Before-and-after object listings
★ ★ ★ ★ ★ ★ ★
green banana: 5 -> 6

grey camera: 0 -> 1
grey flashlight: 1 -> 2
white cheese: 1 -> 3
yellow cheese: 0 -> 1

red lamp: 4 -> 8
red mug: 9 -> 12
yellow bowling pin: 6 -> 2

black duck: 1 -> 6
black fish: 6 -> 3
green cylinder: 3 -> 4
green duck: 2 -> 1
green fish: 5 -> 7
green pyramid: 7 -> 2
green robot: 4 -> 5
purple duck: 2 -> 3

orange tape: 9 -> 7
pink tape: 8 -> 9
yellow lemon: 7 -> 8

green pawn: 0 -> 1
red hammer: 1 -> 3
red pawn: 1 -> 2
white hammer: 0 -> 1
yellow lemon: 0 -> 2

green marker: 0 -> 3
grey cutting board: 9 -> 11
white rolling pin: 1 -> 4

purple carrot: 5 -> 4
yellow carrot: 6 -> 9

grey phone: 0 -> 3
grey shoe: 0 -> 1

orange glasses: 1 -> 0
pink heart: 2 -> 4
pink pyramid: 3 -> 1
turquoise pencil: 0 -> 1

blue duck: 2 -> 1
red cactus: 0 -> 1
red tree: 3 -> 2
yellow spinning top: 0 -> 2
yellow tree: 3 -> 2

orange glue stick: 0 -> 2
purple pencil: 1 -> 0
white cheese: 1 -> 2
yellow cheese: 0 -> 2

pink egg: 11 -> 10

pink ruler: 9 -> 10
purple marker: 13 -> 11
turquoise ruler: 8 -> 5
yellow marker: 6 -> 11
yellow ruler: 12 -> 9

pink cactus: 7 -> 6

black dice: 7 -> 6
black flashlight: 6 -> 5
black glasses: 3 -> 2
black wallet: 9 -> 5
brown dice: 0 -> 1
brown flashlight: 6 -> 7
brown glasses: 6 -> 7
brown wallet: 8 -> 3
★ ★ ★ ★ ★ ★ ★
### PROBLEM REQUIREMENTS:
After locating the line holding "white cheese: 1 -> 3" above, output exactly that line and every line after it through the line holding "yellow tree: 3 -> 2". Include nothing else.

### REPLY:
white cheese: 1 -> 3
yellow cheese: 0 -> 1

red lamp: 4 -> 8
red mug: 9 -> 12
yellow bowling pin: 6 -> 2

black duck: 1 -> 6
black fish: 6 -> 3
green cylinder: 3 -> 4
green duck: 2 -> 1
green fish: 5 -> 7
green pyramid: 7 -> 2
green robot: 4 -> 5
purple duck: 2 -> 3

orange tape: 9 -> 7
pink tape: 8 -> 9
yellow lemon: 7 -> 8

green pawn: 0 -> 1
red hammer: 1 -> 3
red pawn: 1 -> 2
white hammer: 0 -> 1
yellow lemon: 0 -> 2

green marker: 0 -> 3
grey cutting board: 9 -> 11
white rolling pin: 1 -> 4

purple carrot: 5 -> 4
yellow carrot: 6 -> 9

grey phone: 0 -> 3
grey shoe: 0 -> 1

orange glasses: 1 -> 0
pink heart: 2 -> 4
pink pyramid: 3 -> 1
turquoise pencil: 0 -> 1

blue duck: 2 -> 1
red cactus: 0 -> 1
red tree: 3 -> 2
yellow spinning top: 0 -> 2
yellow tree: 3 -> 2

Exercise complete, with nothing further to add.